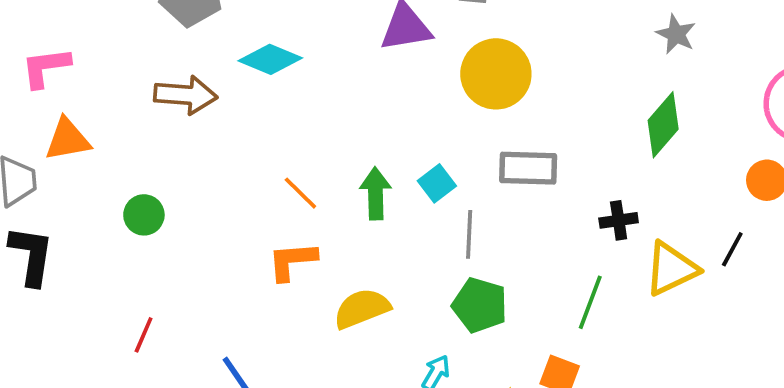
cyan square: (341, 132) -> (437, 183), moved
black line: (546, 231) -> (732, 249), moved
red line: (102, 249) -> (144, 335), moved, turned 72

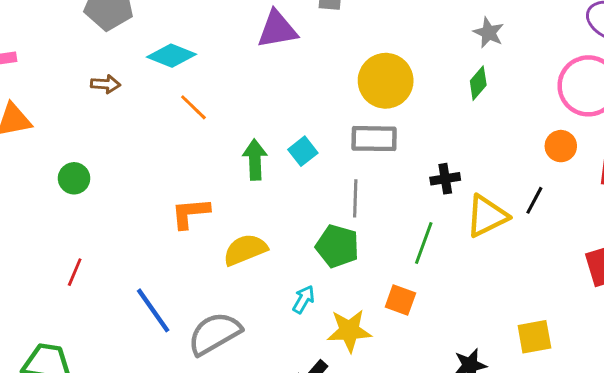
yellow circle: (496, 74) -> (386, 81), moved
brown arrow: (186, 95) -> (106, 84), size x0.6
green diamond: (663, 125) -> (478, 83), moved, size x0.7
orange line: (300, 193) -> (193, 107), moved
gray line: (469, 234) -> (355, 198), moved

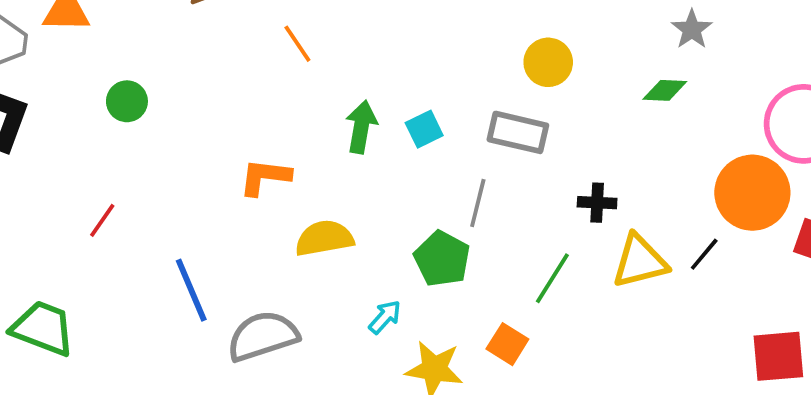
yellow circle: (386, 81) -> (548, 62), size x0.7
green diamond: (478, 83) -> (665, 90), turned 40
orange circle: (561, 146) -> (752, 193), size x1.8

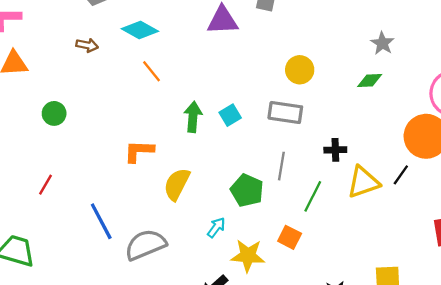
gray line: (478, 203) -> (281, 166), moved
yellow semicircle: (324, 238) -> (177, 184), turned -48

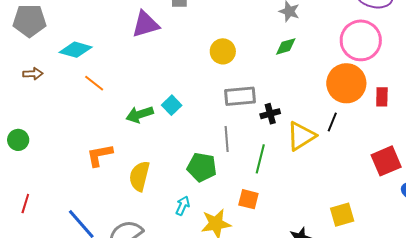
gray rectangle: (285, 112) -> (240, 96), moved
green arrow: (193, 117) -> (140, 114), turned -100

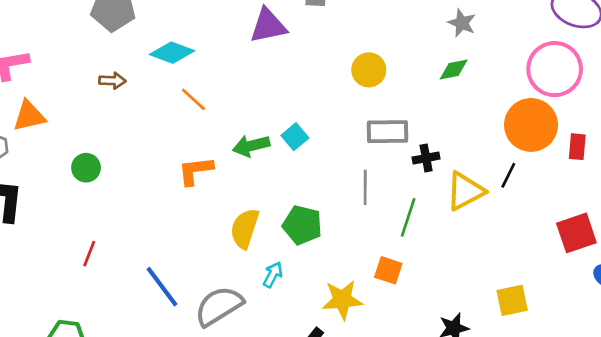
orange L-shape: (100, 155) -> (195, 171), moved
green pentagon: (202, 167) -> (302, 225), moved
cyan arrow: (183, 206) -> (273, 275), moved

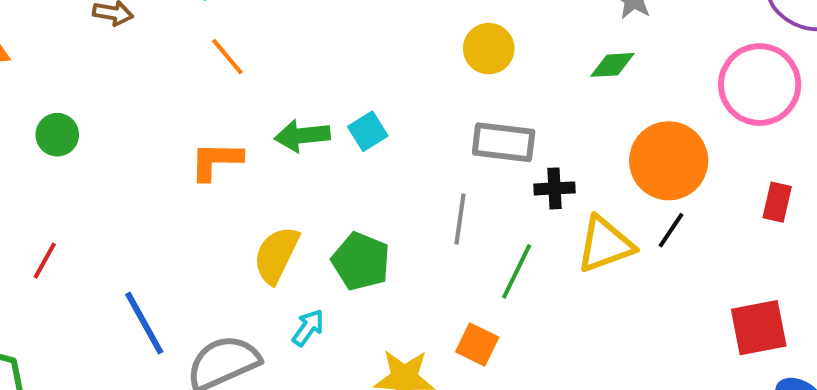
orange circle: (531, 125) -> (669, 161), moved

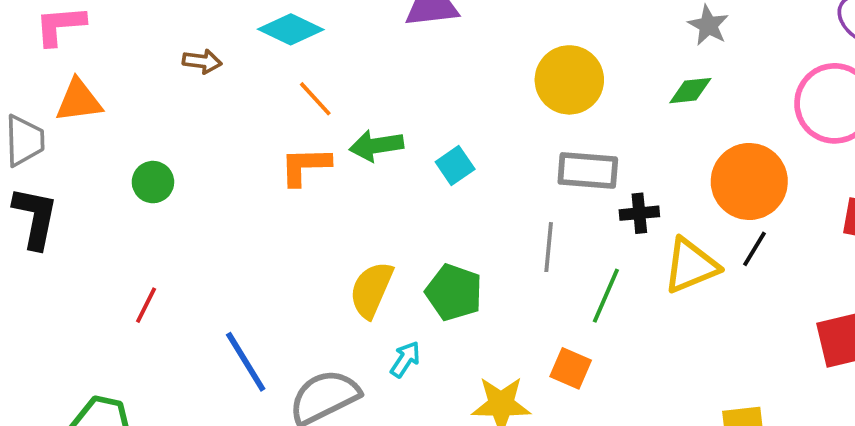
yellow circle: (489, 49) -> (569, 80), size x1.4
green arrow: (302, 136) -> (376, 146), moved
orange L-shape: (216, 161) -> (305, 166), moved

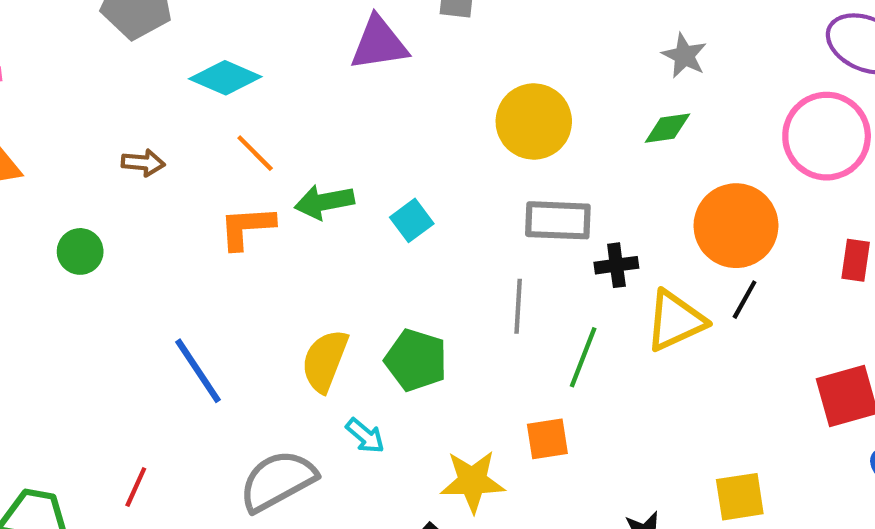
brown arrow: (202, 61) -> (143, 163), moved
red line: (146, 305) -> (136, 487), moved
cyan arrow: (405, 359) -> (365, 436), turned 99
blue line: (246, 362) -> (198, 371), moved
orange square: (571, 368) -> (547, 439), turned -30

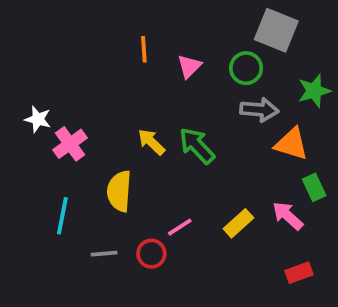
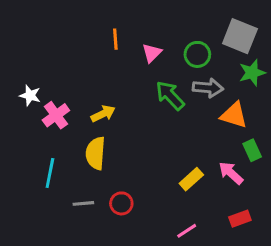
gray square: (276, 30) -> (240, 36), moved
yellow arrow: (151, 142) -> (103, 114), moved, turned 110
green arrow: (197, 146) -> (170, 95), moved
pink line: (180, 227) -> (187, 231), moved

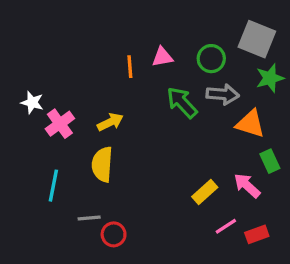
orange line: (115, 39) -> (130, 67), moved
pink triangle: (152, 53) -> (162, 57), turned 35
red circle: (121, 203) -> (114, 234), moved
pink line: (187, 231) -> (226, 226), moved

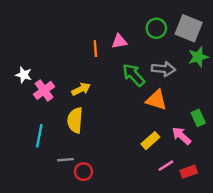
green circle: (211, 59) -> (156, 28), moved
orange triangle: (250, 124) -> (156, 100), moved

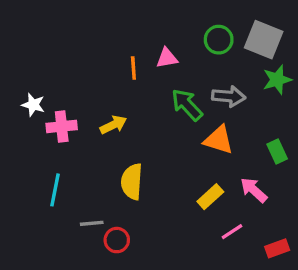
pink cross: (44, 90) -> (62, 126), turned 30
green rectangle: (198, 118) -> (277, 152), moved
yellow semicircle: (75, 120) -> (132, 182), moved
red rectangle: (189, 172) -> (277, 248), moved

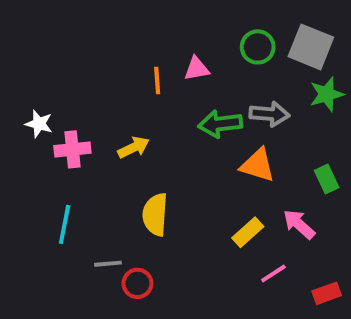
green arrow: (187, 105) -> (220, 124), turned -54

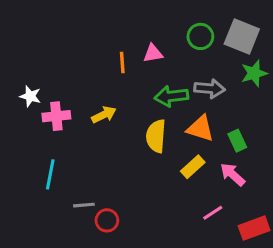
green rectangle: (327, 179) -> (237, 141), moved
yellow semicircle: (155, 214) -> (156, 136), moved
yellow rectangle: (248, 232) -> (193, 167), moved
red rectangle: (327, 293) -> (254, 228), size x1.4

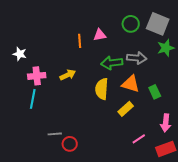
white star: (30, 96) -> (20, 54), moved
cyan line: (50, 174) -> (33, 99), moved
pink arrow: (233, 174) -> (166, 123), moved, turned -126

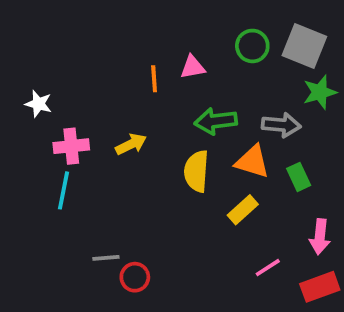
gray arrow: (137, 58) -> (281, 125), moved

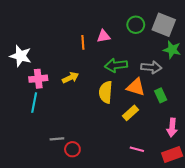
green star: (320, 92) -> (172, 50), turned 30
white star: (38, 104) -> (21, 56), size x1.5
pink line: (268, 268) -> (137, 149), moved, turned 48

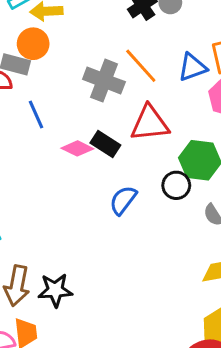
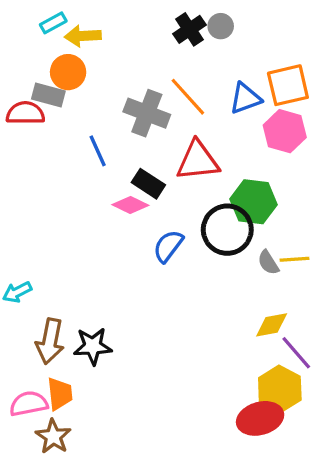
blue line: (36, 115) -> (98, 151), moved
pink diamond: (77, 148) -> (130, 205), moved
black circle: (176, 185) -> (227, 230), size x1.6

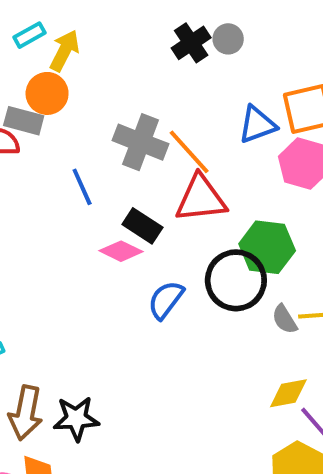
yellow arrow: (83, 36) -> (65, 51), turned 120
orange line: (188, 97) -> (189, 152), moved

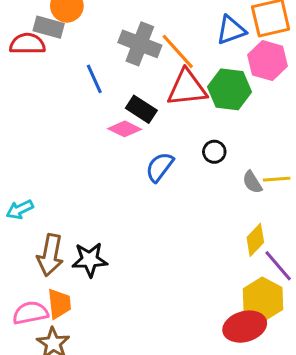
green hexagon: (267, 247) -> (229, 89), moved
black circle: (236, 280) -> (214, 152), size x0.5
yellow diamond: (288, 393) -> (255, 240), turned -36

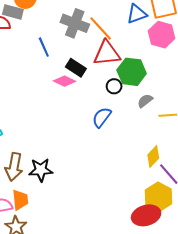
green hexagon: (229, 89) -> (132, 72), moved
black circle: (214, 152) -> (114, 86), moved
blue semicircle: (160, 167) -> (102, 117), moved
gray semicircle: (252, 182) -> (145, 101), moved, turned 84

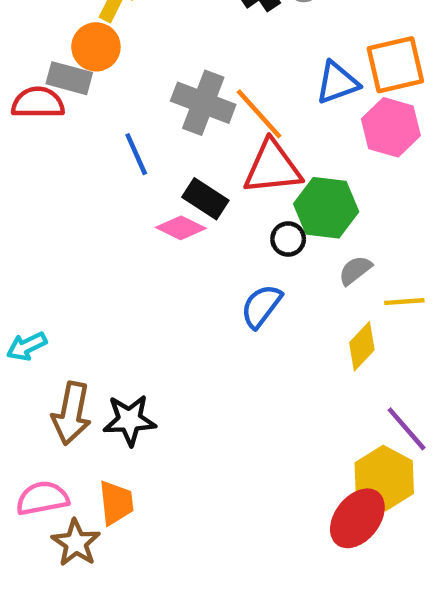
yellow diamond: (153, 157) -> (362, 346), moved
orange trapezoid: (20, 200) -> (116, 503), moved
red ellipse: (146, 215) -> (357, 518), turned -36

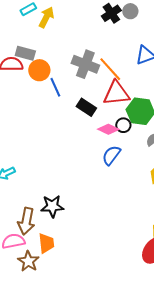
orange circle: (96, 47) -> (39, 70), moved
pink diamond: (181, 228) -> (108, 129), moved
brown arrow: (71, 413) -> (26, 221), moved

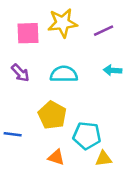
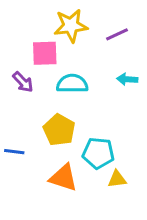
pink square: (28, 33) -> (45, 53), moved
orange triangle: (56, 157) -> (63, 178), size x1.5

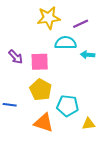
pink square: (45, 53) -> (40, 62), moved
cyan semicircle: (72, 84) -> (66, 43), moved
yellow triangle: (117, 179) -> (89, 124), moved

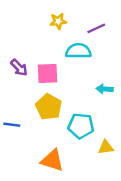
yellow star: (49, 18) -> (58, 21), size x0.6
cyan arrow: (88, 55) -> (105, 89), moved
orange triangle: (44, 123) -> (52, 160), moved

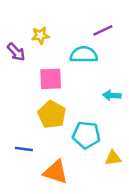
yellow star: (58, 21) -> (40, 35), moved
purple arrow: (19, 68) -> (16, 52), moved
blue line: (12, 125) -> (24, 149), moved

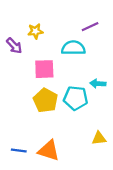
cyan pentagon: (86, 135) -> (76, 98), moved
blue line: (24, 149) -> (19, 151), moved

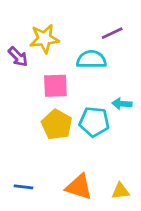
yellow star: (35, 31) -> (44, 39), size x1.5
yellow triangle: (99, 138) -> (120, 191), moved
orange triangle: (49, 151) -> (79, 187), moved

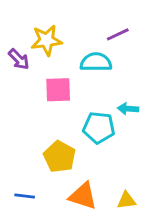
yellow pentagon: (57, 125) -> (60, 157), moved

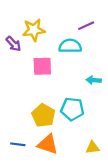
cyan pentagon: (99, 128) -> (72, 109), moved
orange triangle: (83, 196) -> (48, 144), moved

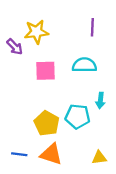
purple line: (86, 26) -> (92, 27), turned -63
cyan semicircle: (70, 46) -> (84, 65), moved
cyan arrow: (94, 80) -> (100, 100), moved, turned -88

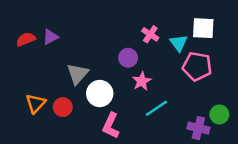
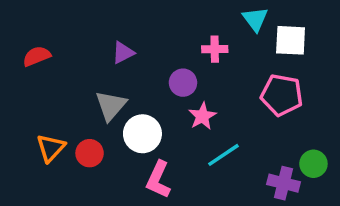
pink cross: (150, 34) -> (215, 49), turned -35
purple triangle: (50, 37) -> (123, 53), moved
cyan triangle: (179, 43) -> (255, 19), moved

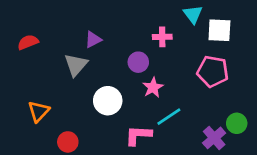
gray triangle: (111, 106) -> (76, 65), moved
red circle: (90, 153) -> (68, 142), moved
pink L-shape: (158, 180) -> (138, 135), moved, turned 68
purple cross: (283, 183) -> (214, 138), turned 35

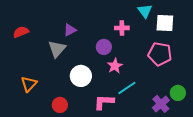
red circle: (68, 142) -> (60, 105), moved

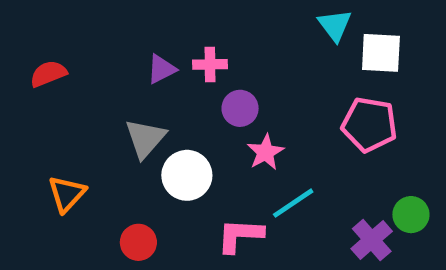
pink cross: (122, 28) -> (210, 64), moved
gray triangle: (57, 49) -> (145, 138), moved

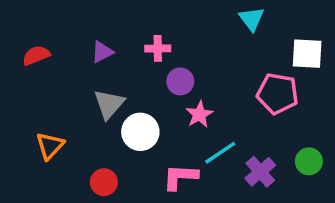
white square: (381, 53) -> (307, 54), moved
purple triangle: (161, 69) -> (102, 52), moved
purple cross: (372, 240) -> (260, 172), moved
= = = = = = =
Which lines hold the word "shape"? Copy each of them from the records.

## Output for this task:
orange L-shape: (100, 155) -> (195, 171), moved
orange L-shape: (216, 161) -> (305, 166), moved
pink L-shape: (158, 180) -> (138, 135), moved, turned 68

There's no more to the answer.